Task to complete: Lines before the one containing "LED1: blue -> yellow" are excluded; reproduce that line and all lines after it in the entries below, exactly.
------ Excerpted data ------
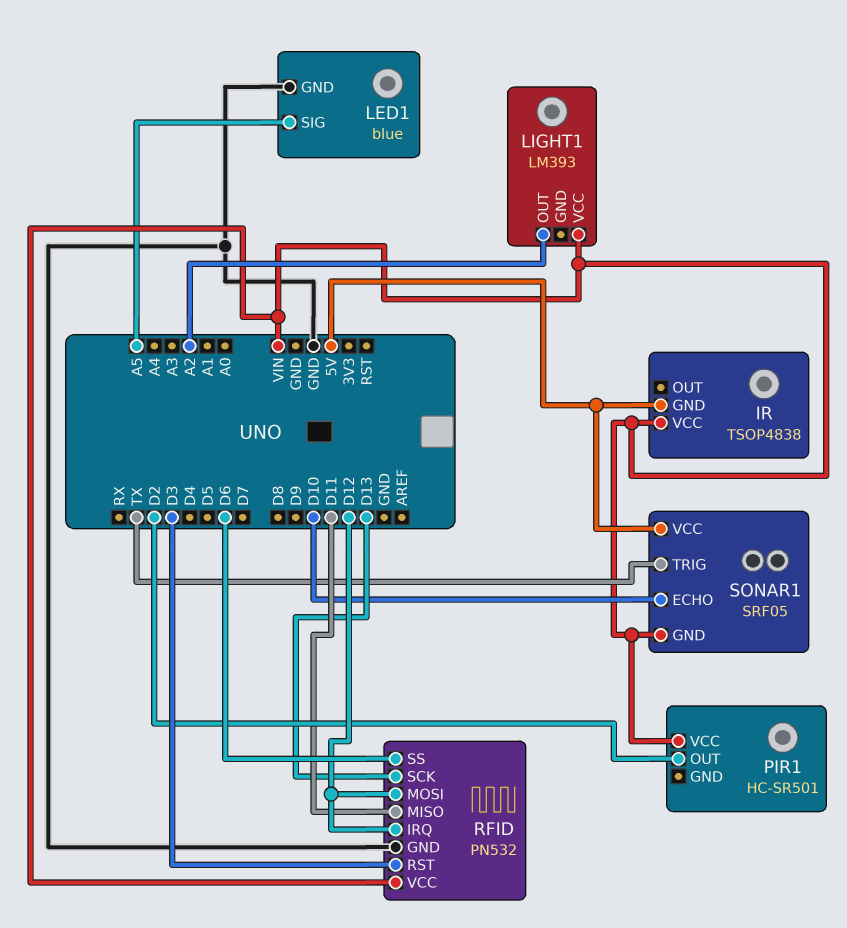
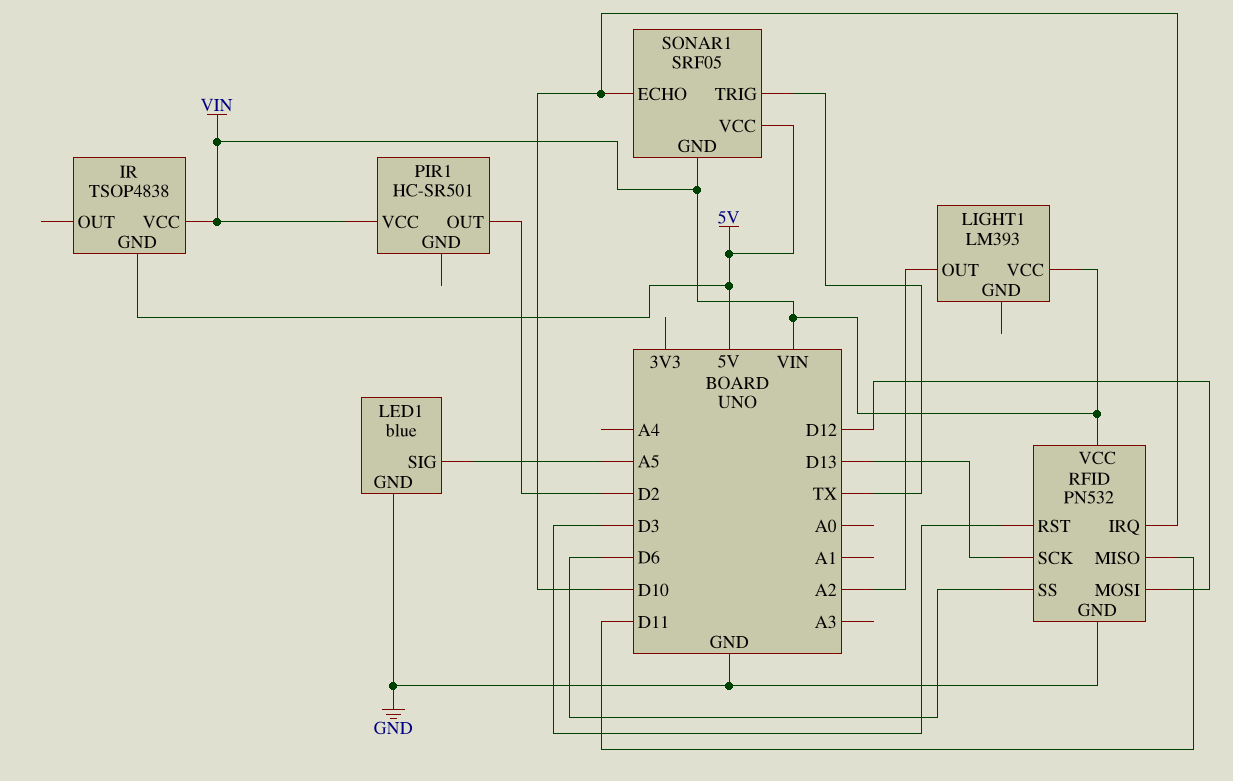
RFID pin IRQ: D12 -> D10

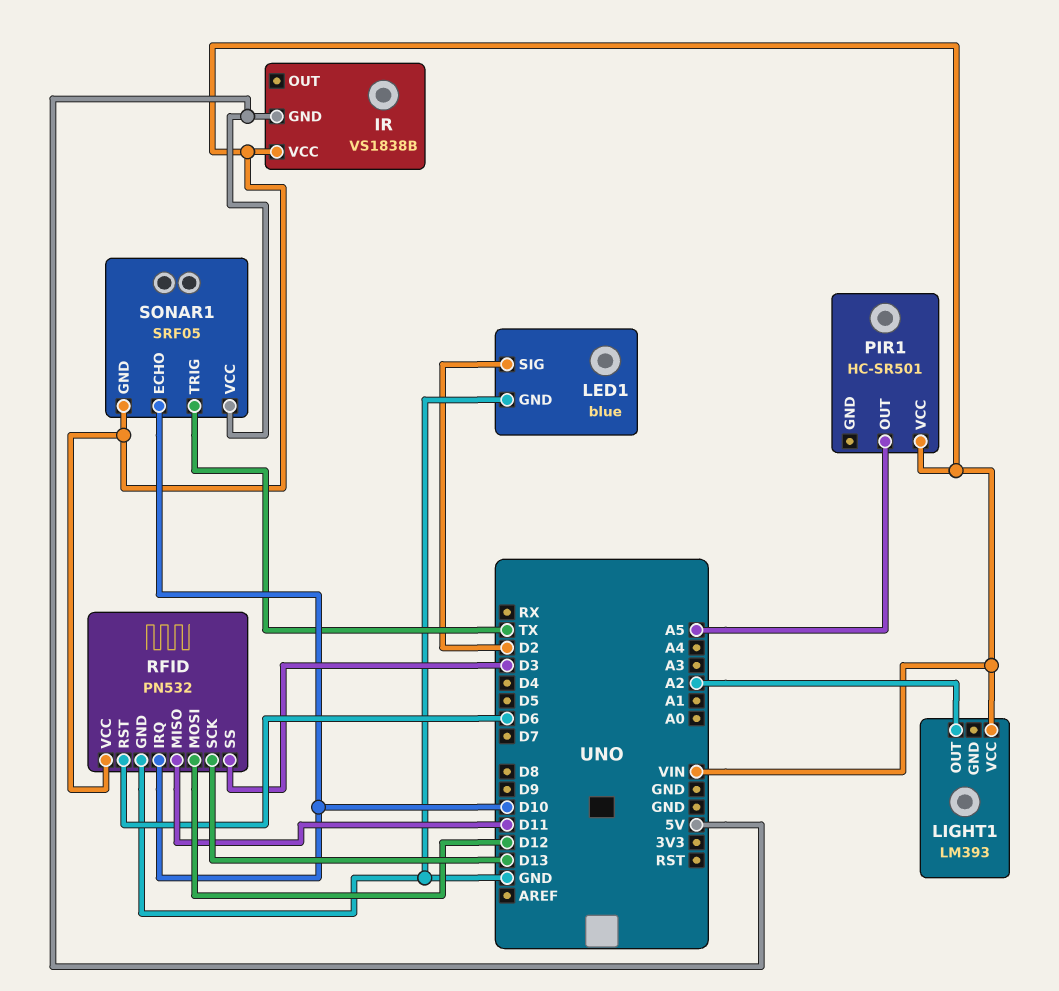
IR: TSOP4838 -> VS1838B
LED1 pin SIG: A5 -> D2
PIR1 pin OUT: D2 -> A5
RFID pin RST: D3 -> D6
RFID pin SS: D6 -> D3

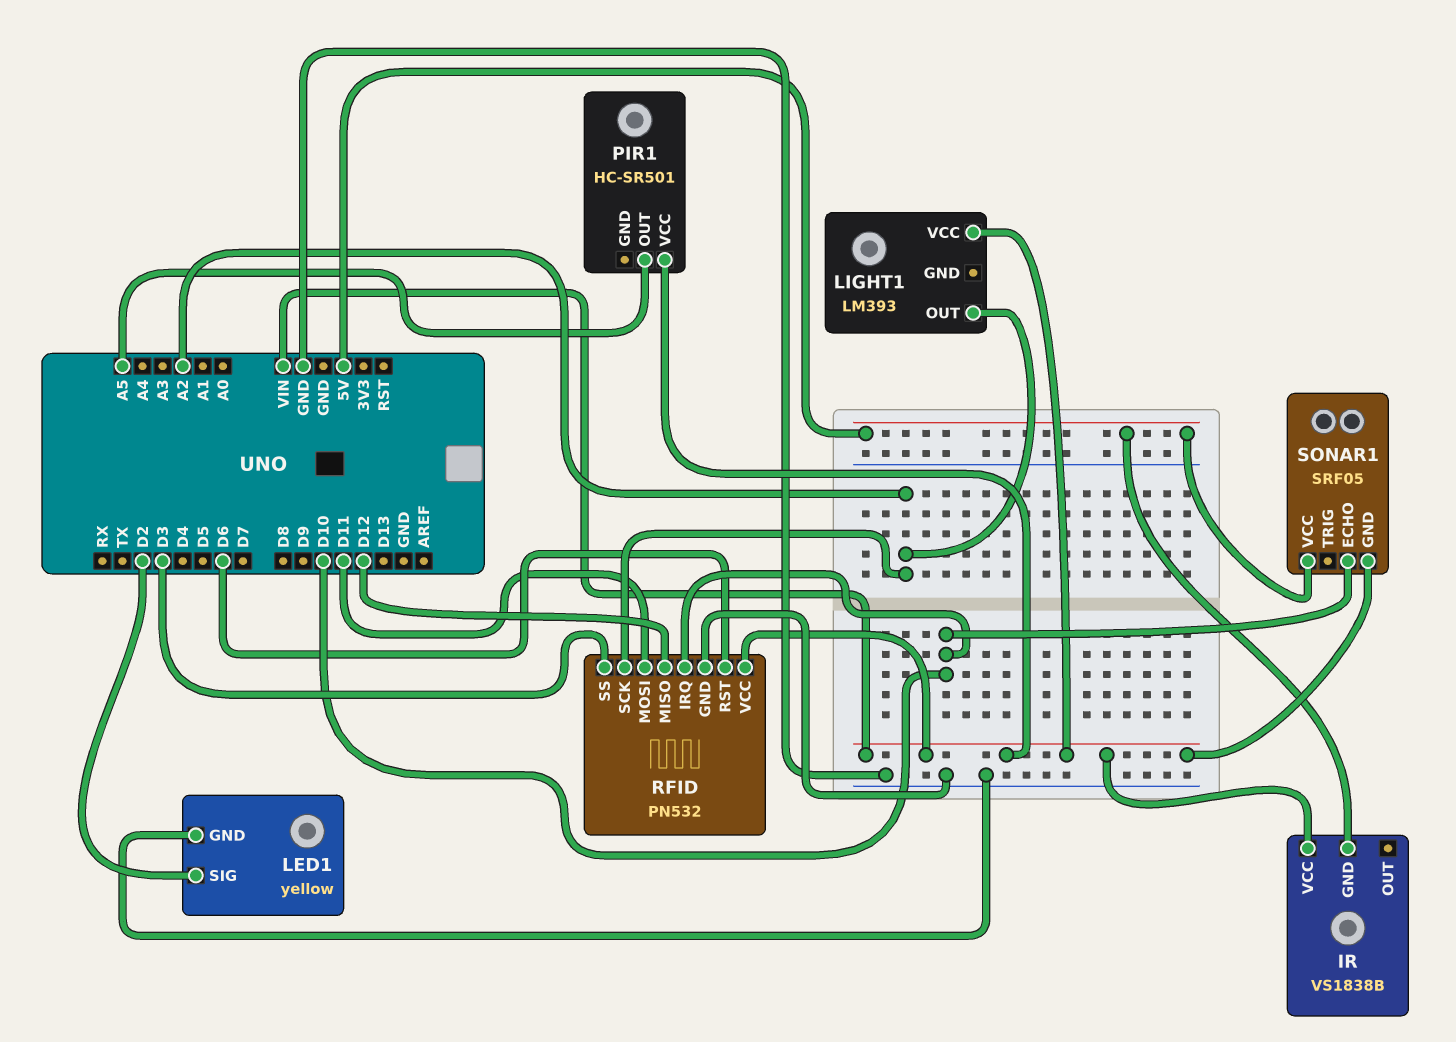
LED1: blue -> yellow
RFID pin MISO: D11 -> D12
RFID pin MOSI: D12 -> D11
RFID pin SCK: D13 -> A2
SONAR1 pin TRIG: TX -> none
------
Reply:
LED1: blue -> yellow
RFID pin MISO: D11 -> D12
RFID pin MOSI: D12 -> D11
RFID pin SCK: D13 -> A2
SONAR1 pin TRIG: TX -> none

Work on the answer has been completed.